# TASK TO COMPLETE
Set down exactly the lines below, starting at the one that contains "cyan brick G5" and ending at the one that contains "green brick G1:H1", with both of those lines included and nothing else.

# RECORDS SHOWN
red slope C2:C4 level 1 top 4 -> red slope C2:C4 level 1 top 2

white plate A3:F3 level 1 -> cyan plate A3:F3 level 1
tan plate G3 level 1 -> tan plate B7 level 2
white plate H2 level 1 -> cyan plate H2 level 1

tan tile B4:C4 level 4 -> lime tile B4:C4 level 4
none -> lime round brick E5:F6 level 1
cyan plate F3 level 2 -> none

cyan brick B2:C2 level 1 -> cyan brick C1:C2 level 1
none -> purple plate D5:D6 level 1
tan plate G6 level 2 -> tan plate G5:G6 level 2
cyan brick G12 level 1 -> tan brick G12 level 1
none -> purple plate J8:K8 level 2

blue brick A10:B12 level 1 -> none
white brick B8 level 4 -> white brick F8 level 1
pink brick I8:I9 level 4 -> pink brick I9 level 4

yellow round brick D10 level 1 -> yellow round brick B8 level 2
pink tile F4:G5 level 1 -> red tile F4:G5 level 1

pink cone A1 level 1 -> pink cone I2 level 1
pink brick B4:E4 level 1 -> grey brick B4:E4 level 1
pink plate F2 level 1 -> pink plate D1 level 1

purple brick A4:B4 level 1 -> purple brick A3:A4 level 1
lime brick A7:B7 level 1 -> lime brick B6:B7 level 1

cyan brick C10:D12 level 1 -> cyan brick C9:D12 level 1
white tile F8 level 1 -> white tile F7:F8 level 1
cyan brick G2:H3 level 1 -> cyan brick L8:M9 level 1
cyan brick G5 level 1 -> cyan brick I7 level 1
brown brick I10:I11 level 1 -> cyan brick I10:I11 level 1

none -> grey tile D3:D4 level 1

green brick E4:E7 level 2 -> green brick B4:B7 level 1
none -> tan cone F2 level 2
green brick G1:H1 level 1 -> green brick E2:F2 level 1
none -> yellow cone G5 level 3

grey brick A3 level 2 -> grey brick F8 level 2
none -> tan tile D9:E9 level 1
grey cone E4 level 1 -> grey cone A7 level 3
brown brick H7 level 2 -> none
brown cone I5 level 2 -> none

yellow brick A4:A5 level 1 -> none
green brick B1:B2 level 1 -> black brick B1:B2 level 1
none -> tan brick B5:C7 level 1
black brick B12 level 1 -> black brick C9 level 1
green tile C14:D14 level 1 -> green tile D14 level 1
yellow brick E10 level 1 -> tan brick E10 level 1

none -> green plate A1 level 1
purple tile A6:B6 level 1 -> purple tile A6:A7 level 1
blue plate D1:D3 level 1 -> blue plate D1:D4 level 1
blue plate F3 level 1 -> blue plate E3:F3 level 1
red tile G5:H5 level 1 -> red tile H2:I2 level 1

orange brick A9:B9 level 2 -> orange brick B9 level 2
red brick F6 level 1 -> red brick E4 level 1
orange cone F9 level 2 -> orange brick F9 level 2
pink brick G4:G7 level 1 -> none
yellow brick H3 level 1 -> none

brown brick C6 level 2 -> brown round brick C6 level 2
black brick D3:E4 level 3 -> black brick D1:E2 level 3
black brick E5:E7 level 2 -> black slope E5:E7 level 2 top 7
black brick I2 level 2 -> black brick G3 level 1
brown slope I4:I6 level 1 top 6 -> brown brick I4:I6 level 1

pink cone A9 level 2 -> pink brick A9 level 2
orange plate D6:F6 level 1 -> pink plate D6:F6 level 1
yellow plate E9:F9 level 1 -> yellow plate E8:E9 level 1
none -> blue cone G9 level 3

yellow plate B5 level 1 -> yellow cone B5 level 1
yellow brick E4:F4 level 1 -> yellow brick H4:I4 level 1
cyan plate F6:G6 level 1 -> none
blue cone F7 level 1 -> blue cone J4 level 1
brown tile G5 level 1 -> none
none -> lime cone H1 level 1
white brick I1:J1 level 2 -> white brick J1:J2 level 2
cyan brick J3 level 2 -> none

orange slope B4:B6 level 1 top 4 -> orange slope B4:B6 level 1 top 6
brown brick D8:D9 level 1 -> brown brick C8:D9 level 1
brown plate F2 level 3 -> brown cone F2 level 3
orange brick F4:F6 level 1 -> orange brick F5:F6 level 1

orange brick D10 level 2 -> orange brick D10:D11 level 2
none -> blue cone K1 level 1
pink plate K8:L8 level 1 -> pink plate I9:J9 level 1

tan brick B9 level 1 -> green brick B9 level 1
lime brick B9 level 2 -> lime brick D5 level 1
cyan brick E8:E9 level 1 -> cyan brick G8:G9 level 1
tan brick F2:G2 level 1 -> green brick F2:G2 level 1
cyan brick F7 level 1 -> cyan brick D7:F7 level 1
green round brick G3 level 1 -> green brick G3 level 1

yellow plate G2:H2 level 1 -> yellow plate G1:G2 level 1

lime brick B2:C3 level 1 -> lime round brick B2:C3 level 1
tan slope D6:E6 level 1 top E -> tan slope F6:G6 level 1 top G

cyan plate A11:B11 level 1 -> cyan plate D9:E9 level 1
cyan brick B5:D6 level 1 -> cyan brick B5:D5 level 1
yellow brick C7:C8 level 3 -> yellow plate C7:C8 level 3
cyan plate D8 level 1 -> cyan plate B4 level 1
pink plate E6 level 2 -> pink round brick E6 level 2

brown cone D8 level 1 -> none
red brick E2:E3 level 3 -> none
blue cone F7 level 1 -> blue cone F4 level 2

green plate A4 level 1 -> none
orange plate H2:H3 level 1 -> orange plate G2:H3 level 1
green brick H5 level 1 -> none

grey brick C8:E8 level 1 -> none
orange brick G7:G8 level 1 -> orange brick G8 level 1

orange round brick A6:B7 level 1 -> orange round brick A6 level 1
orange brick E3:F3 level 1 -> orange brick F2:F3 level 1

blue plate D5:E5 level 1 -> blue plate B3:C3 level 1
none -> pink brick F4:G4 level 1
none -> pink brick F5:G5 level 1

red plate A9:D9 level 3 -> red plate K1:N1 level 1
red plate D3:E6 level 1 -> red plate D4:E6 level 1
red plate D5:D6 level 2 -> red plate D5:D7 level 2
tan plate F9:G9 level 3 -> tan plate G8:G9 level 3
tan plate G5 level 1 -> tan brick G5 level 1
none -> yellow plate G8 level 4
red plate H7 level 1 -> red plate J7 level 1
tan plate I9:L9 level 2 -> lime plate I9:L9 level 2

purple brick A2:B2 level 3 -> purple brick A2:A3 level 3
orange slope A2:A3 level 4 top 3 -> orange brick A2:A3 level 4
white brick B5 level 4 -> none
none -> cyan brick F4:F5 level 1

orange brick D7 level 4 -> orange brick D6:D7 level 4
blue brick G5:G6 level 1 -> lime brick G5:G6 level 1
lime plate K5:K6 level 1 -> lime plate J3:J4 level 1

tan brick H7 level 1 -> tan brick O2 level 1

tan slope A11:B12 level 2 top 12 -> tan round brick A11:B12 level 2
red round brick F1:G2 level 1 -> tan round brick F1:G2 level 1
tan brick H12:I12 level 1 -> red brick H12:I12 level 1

# RESPONSE BOX
cyan brick G5 level 1 -> cyan brick I7 level 1
brown brick I10:I11 level 1 -> cyan brick I10:I11 level 1

none -> grey tile D3:D4 level 1

green brick E4:E7 level 2 -> green brick B4:B7 level 1
none -> tan cone F2 level 2
green brick G1:H1 level 1 -> green brick E2:F2 level 1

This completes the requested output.